_YOUR GOAL:_ From the data that follows, print exactly the lines starting at the one containing "[69 298 152 392] (first image)" and ending at the one containing "[722 60 768 207]"; include both of them and nothing more.

_INFORMATION SUPPLIED:_
....
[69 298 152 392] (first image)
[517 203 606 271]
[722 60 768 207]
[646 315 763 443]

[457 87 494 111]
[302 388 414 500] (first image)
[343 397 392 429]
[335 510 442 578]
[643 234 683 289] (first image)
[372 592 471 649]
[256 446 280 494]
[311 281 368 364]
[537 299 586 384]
....
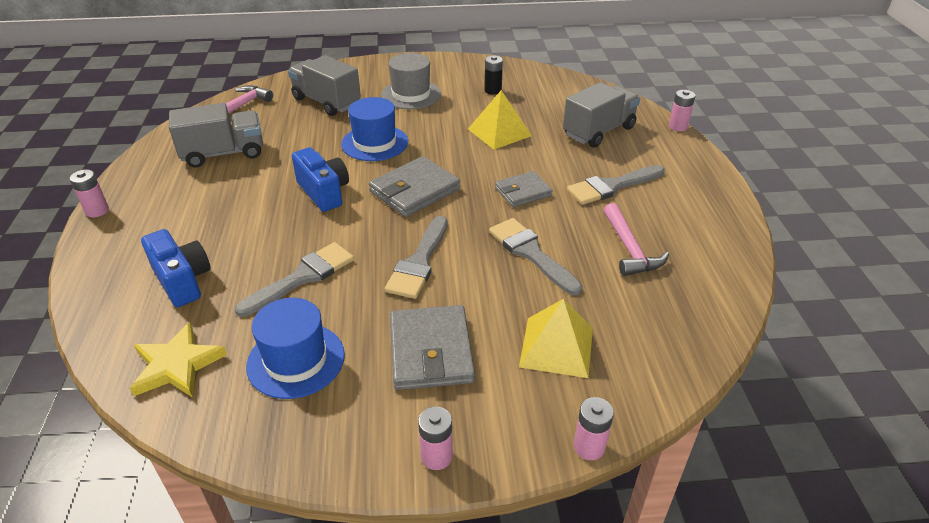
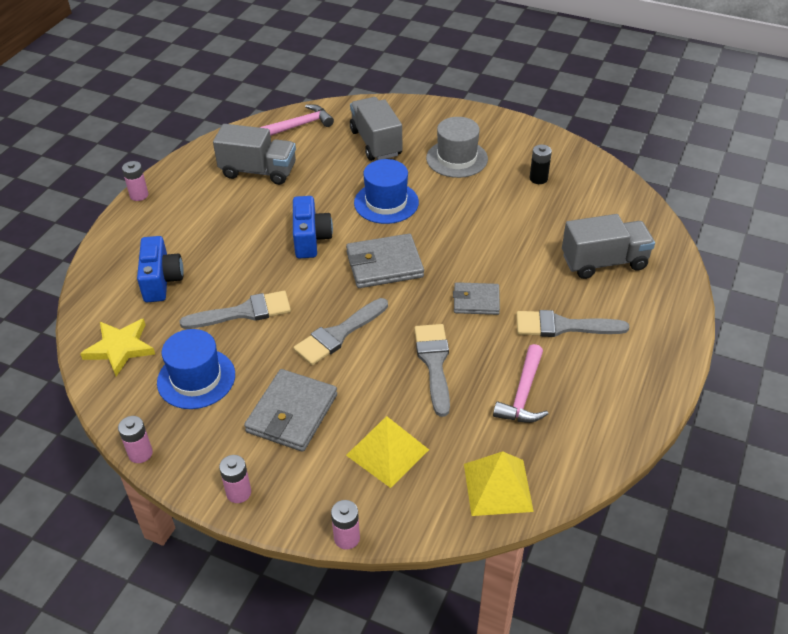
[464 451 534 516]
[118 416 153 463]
....
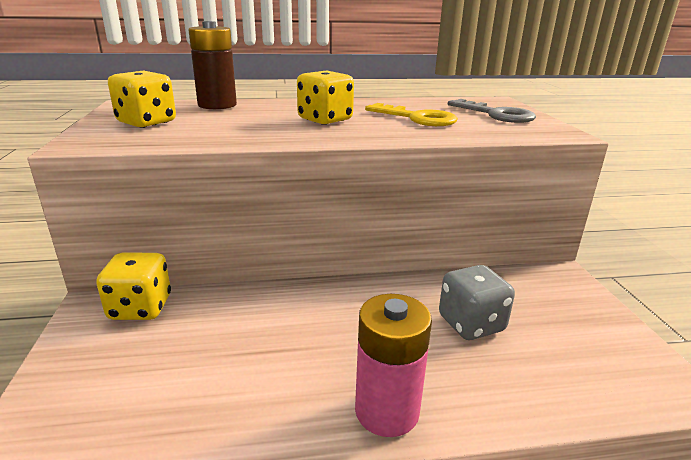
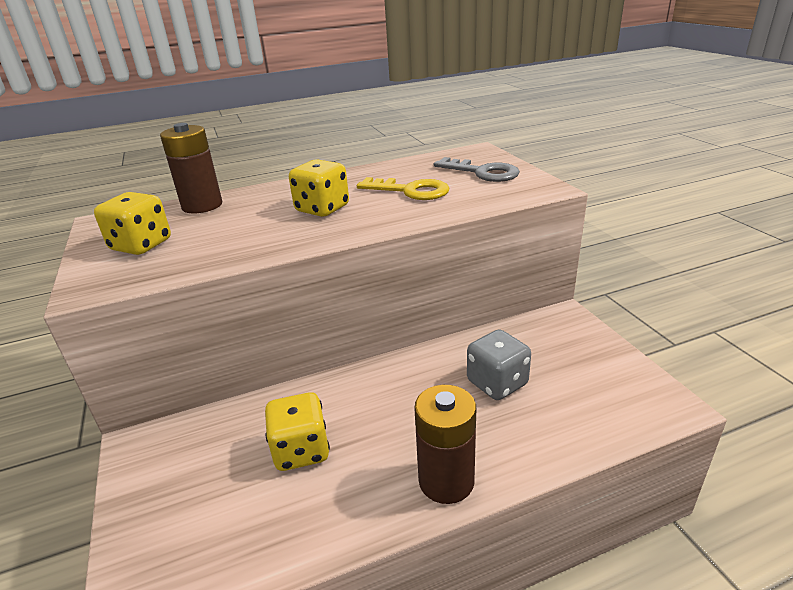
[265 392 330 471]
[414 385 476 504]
....
_ANSWER SECTION:_
[69 298 152 392] (first image)
[517 203 606 271]
[722 60 768 207]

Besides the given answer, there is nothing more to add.